# TASK PROMPT:
Take the listing below and write it out again exactly, skipping any picture that it holds.

══ DATASET

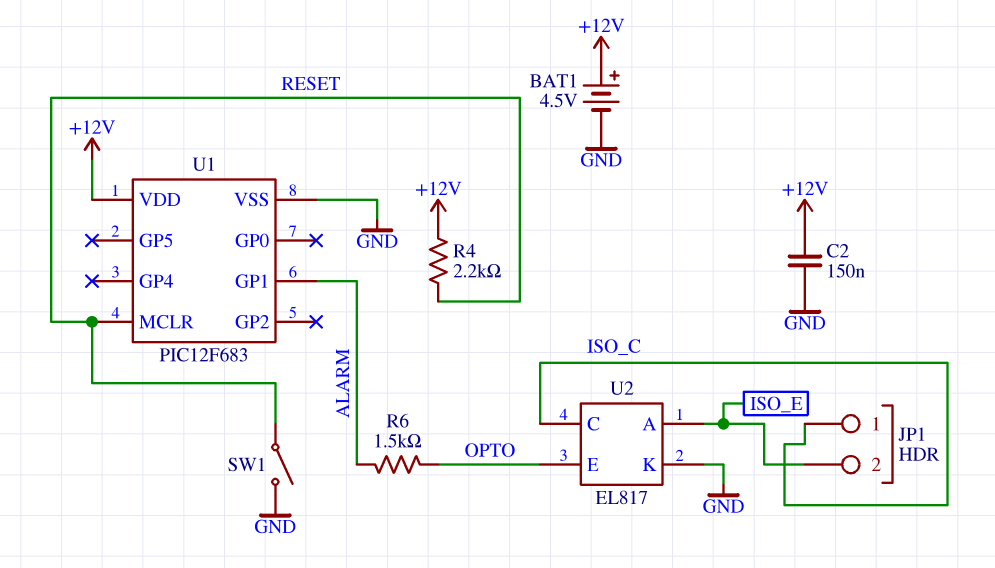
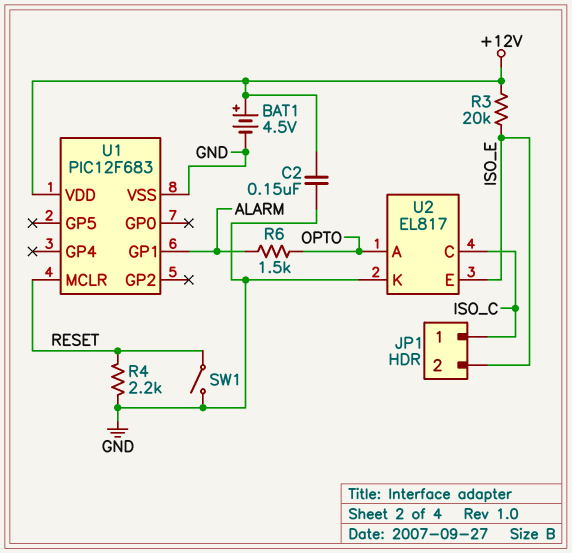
R3: none -> 20k (+12V, ISO_E)
R4: 2.2k (+12V, RESET) -> 2.2k (GND, RESET)
U2 pin A: ISO_E -> OPTO
U2 pin E: OPTO -> ISO_E

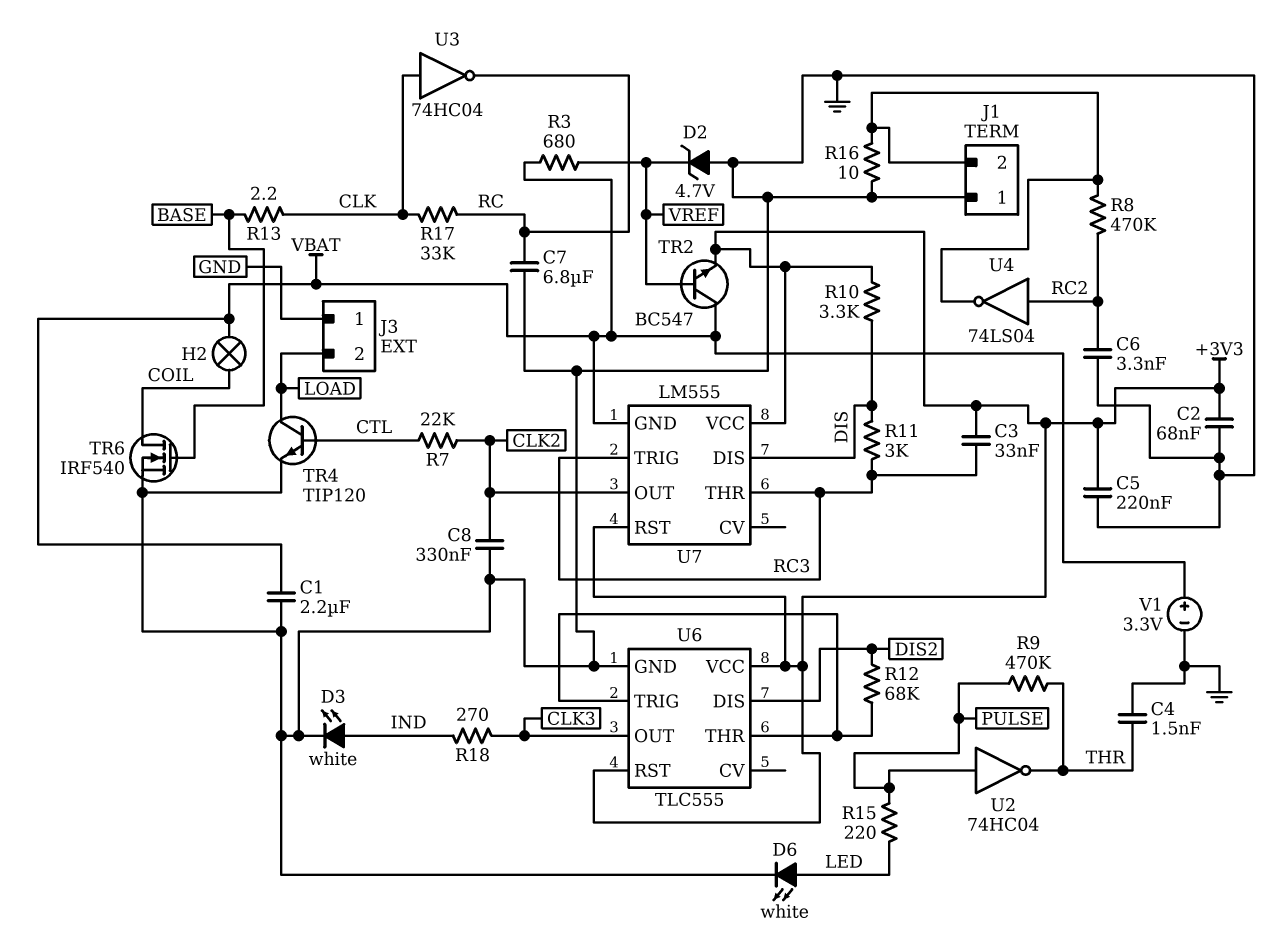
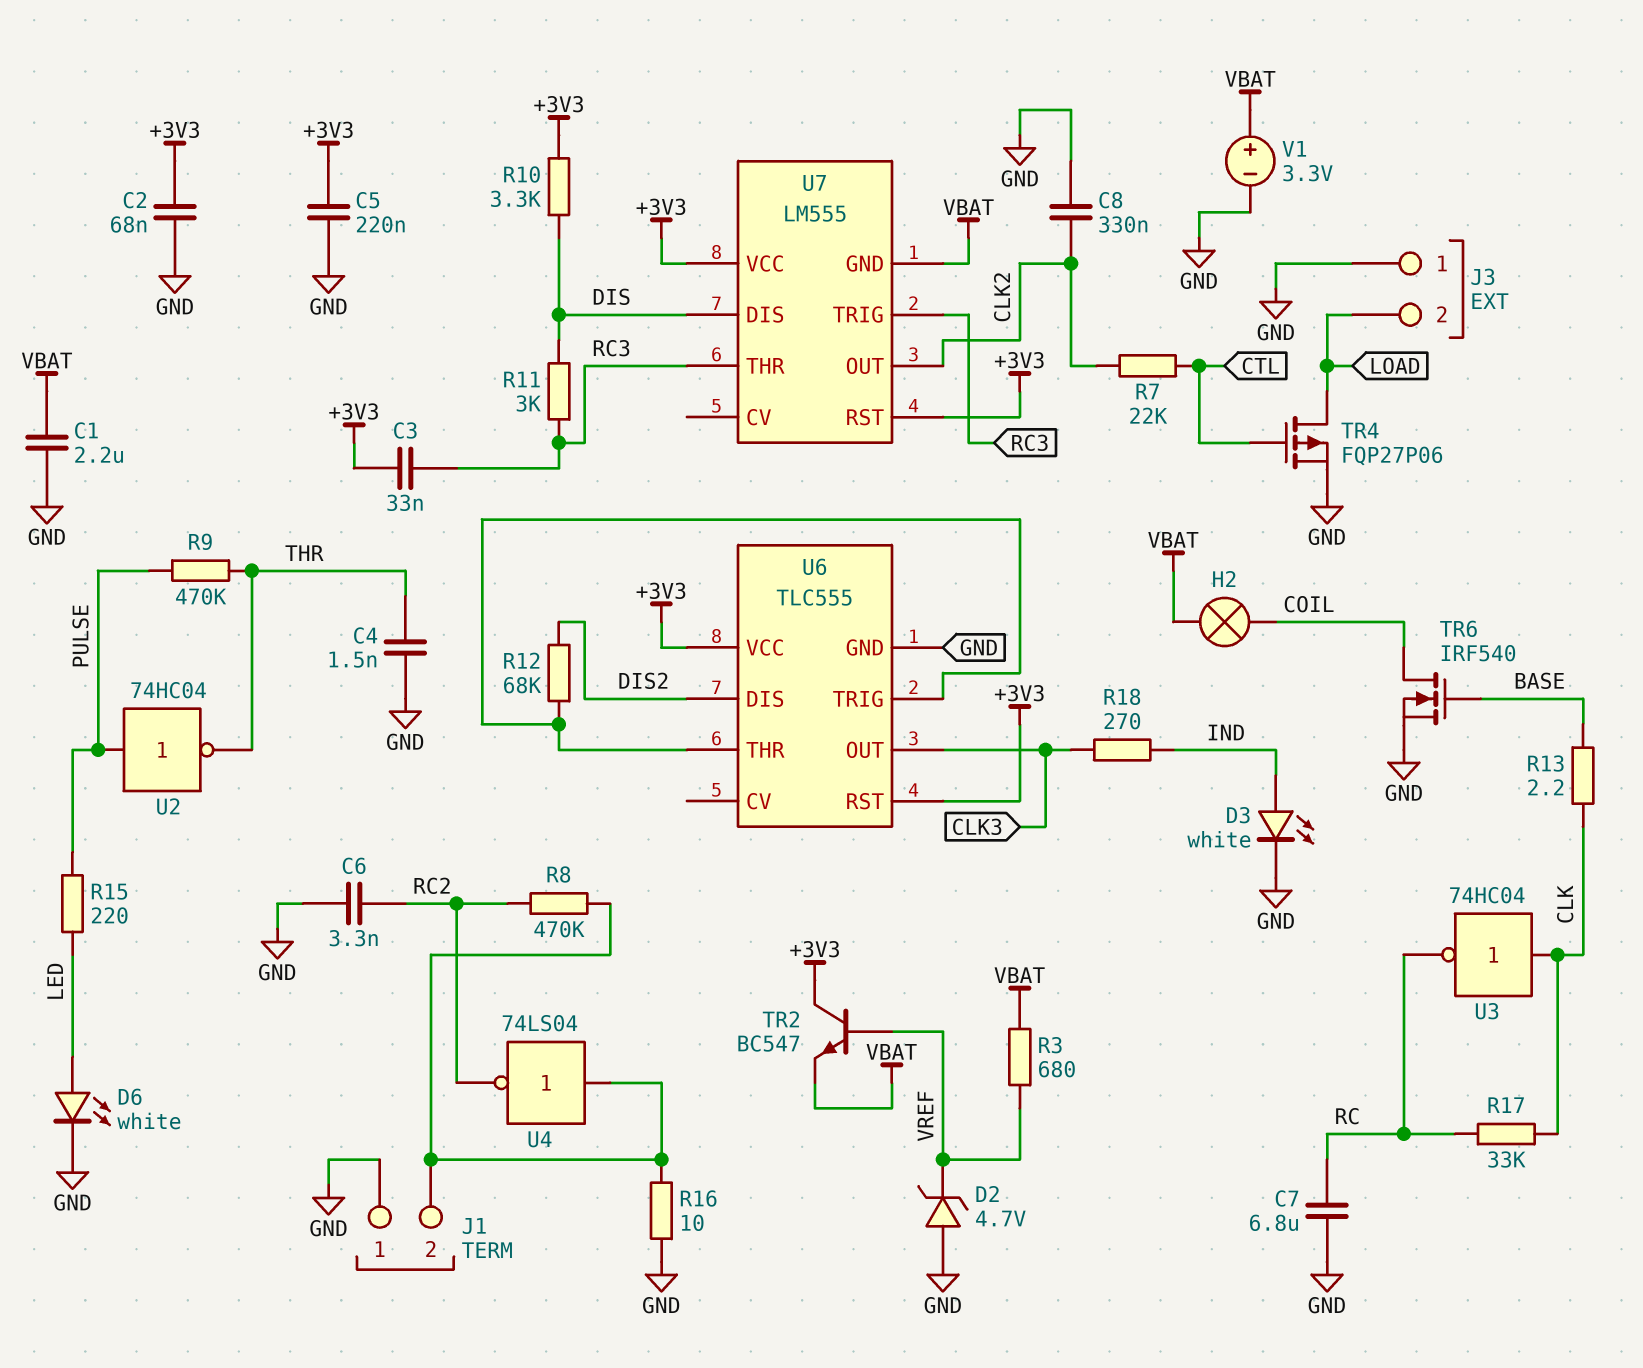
TR2: NPN BC547 (B VREF, C VBAT, E +3V3) -> NPN BC547 (B VREF, C +3V3, E VBAT)
TR4: NPN TIP120 (B CTL, C LOAD, E GND) -> PMOS FQP27P06 (G CTL, D LOAD, S GND)
U4: NOT 74LS04 (in RC2, out J1/2) -> NOT 74LS04 (in J1/2, out RC2)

════

# EXPECTED OUTPUT:
R3: none -> 20k (+12V, ISO_E)
R4: 2.2k (+12V, RESET) -> 2.2k (GND, RESET)
U2 pin A: ISO_E -> OPTO
U2 pin E: OPTO -> ISO_E

TR2: NPN BC547 (B VREF, C VBAT, E +3V3) -> NPN BC547 (B VREF, C +3V3, E VBAT)
TR4: NPN TIP120 (B CTL, C LOAD, E GND) -> PMOS FQP27P06 (G CTL, D LOAD, S GND)
U4: NOT 74LS04 (in RC2, out J1/2) -> NOT 74LS04 (in J1/2, out RC2)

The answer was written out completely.